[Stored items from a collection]
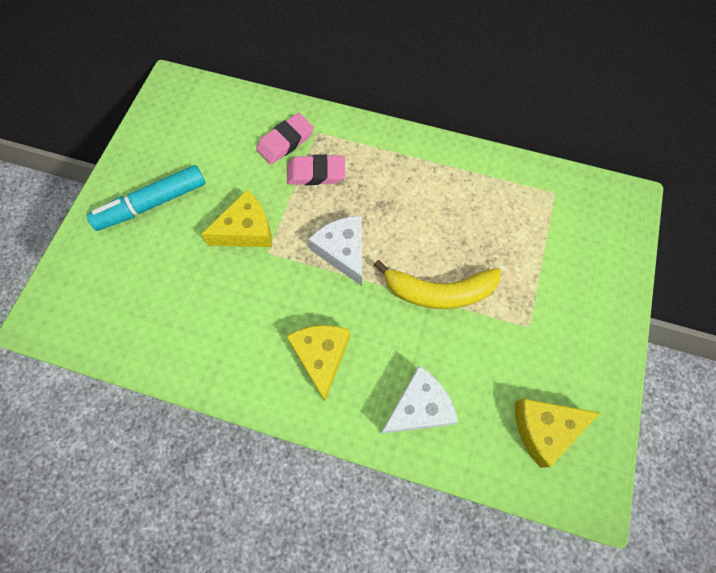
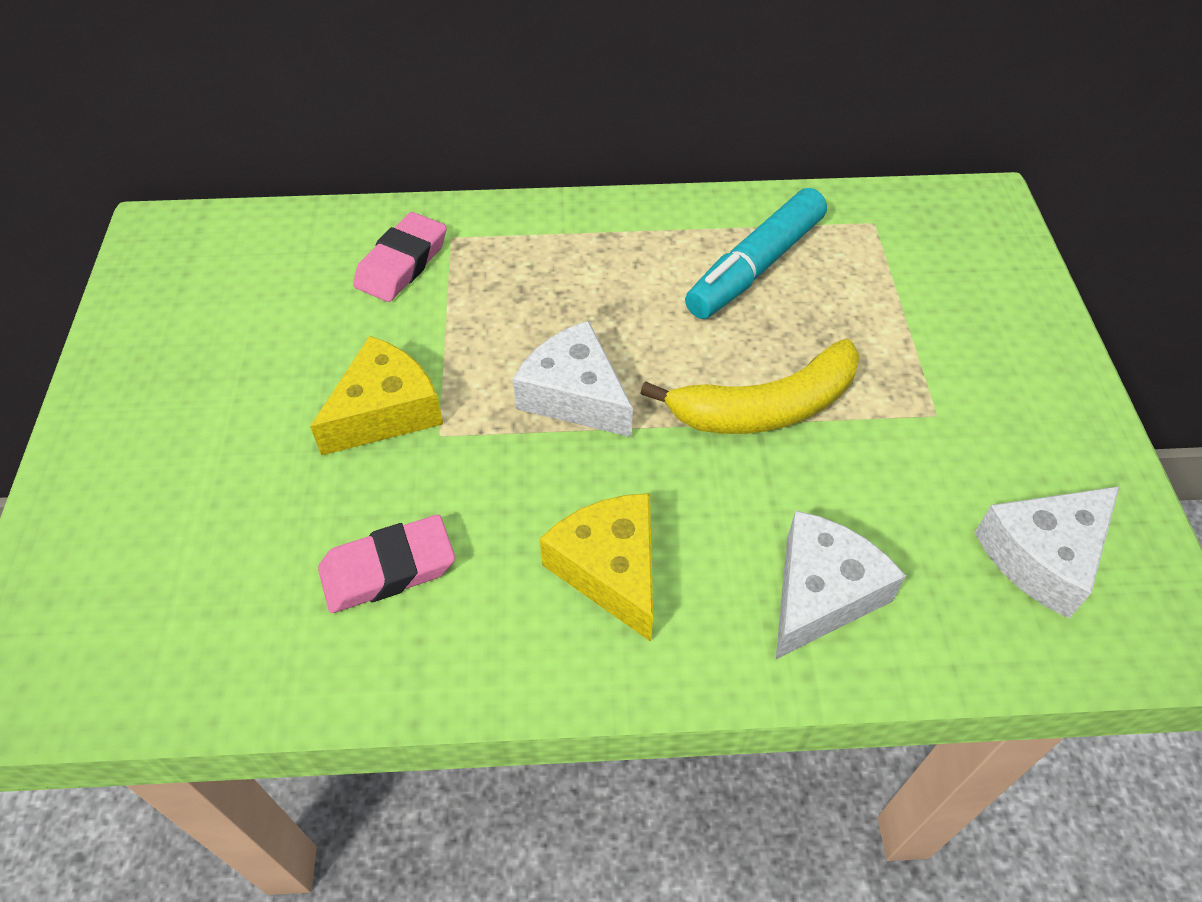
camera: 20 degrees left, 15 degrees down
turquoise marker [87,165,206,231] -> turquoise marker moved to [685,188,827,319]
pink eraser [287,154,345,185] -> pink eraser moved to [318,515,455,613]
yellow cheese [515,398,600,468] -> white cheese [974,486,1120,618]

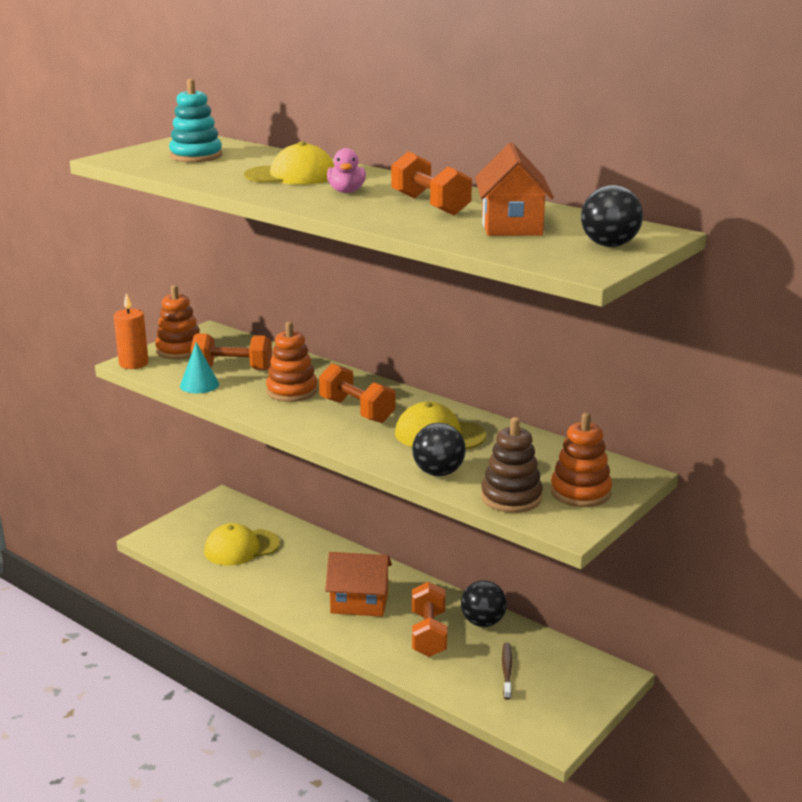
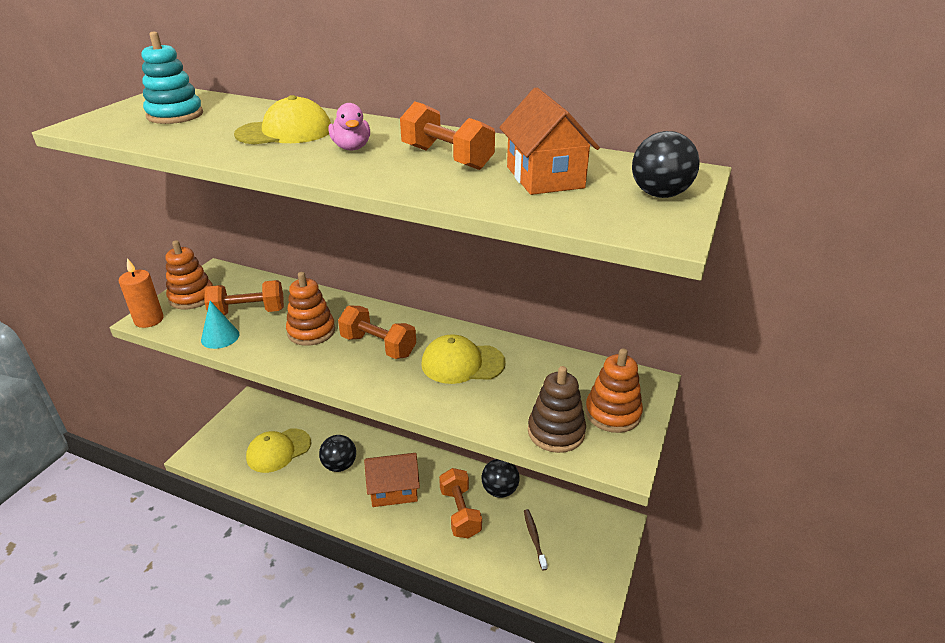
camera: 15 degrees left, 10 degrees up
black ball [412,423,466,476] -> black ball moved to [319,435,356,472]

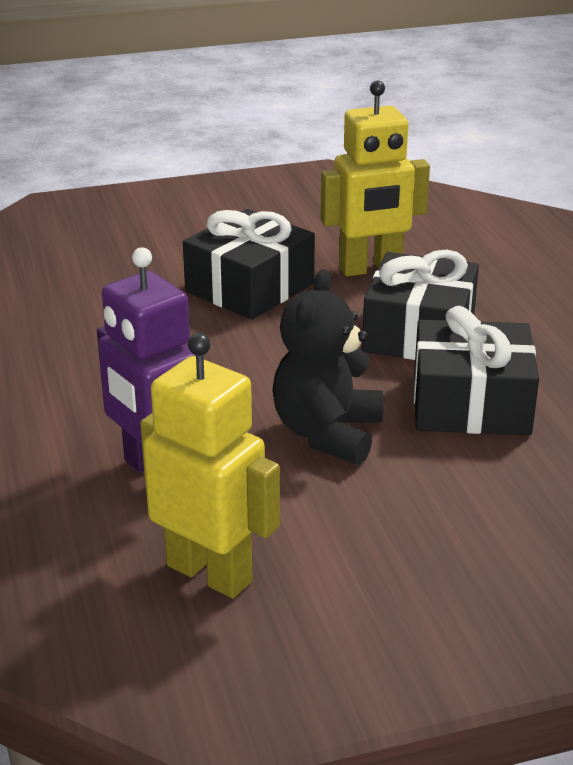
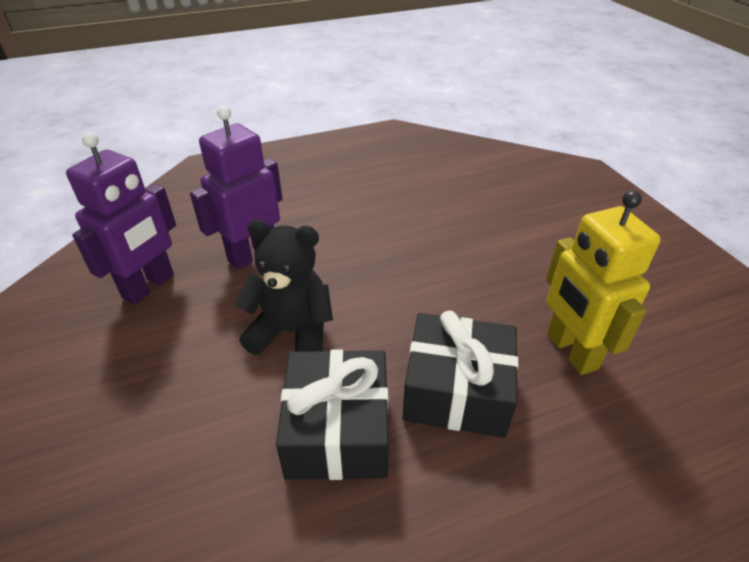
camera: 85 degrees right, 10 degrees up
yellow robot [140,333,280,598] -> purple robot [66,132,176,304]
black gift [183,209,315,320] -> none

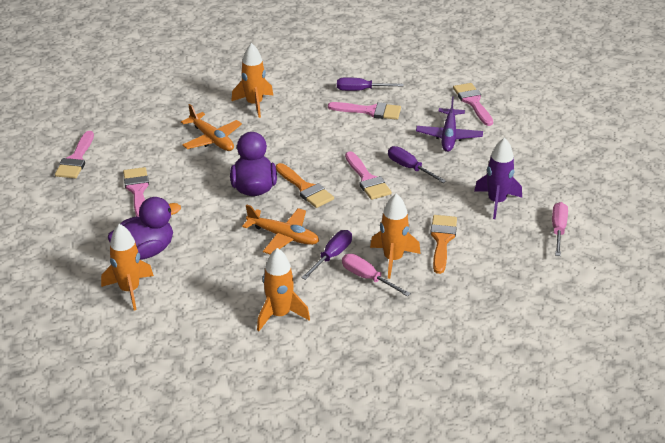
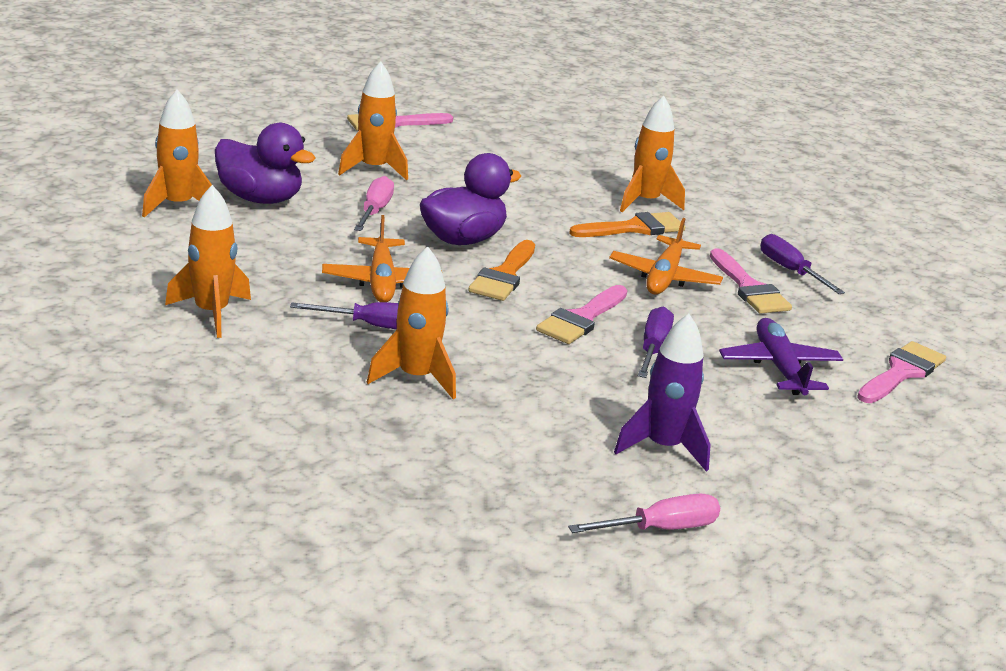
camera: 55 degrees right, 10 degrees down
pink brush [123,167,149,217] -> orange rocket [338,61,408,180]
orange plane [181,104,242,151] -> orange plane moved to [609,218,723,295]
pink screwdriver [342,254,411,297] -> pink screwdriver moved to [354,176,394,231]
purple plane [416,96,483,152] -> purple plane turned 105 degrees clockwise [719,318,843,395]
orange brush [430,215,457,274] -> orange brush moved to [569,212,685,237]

EXERCISE DIRECTIONS: In the entries above, find the line containing "camera: 85 degrees right, 10 degrees up" and the line containing "orange plane [181,104,242,151]"; give again exactly those two lines and every line between them, minus the pictures.

PROBLEM SOLUTION:
camera: 85 degrees right, 10 degrees up
yellow robot [140,333,280,598] -> purple robot [66,132,176,304]
black gift [183,209,315,320] -> none

camera: 55 degrees right, 10 degrees down
pink brush [123,167,149,217] -> orange rocket [338,61,408,180]
orange plane [181,104,242,151] -> orange plane moved to [609,218,723,295]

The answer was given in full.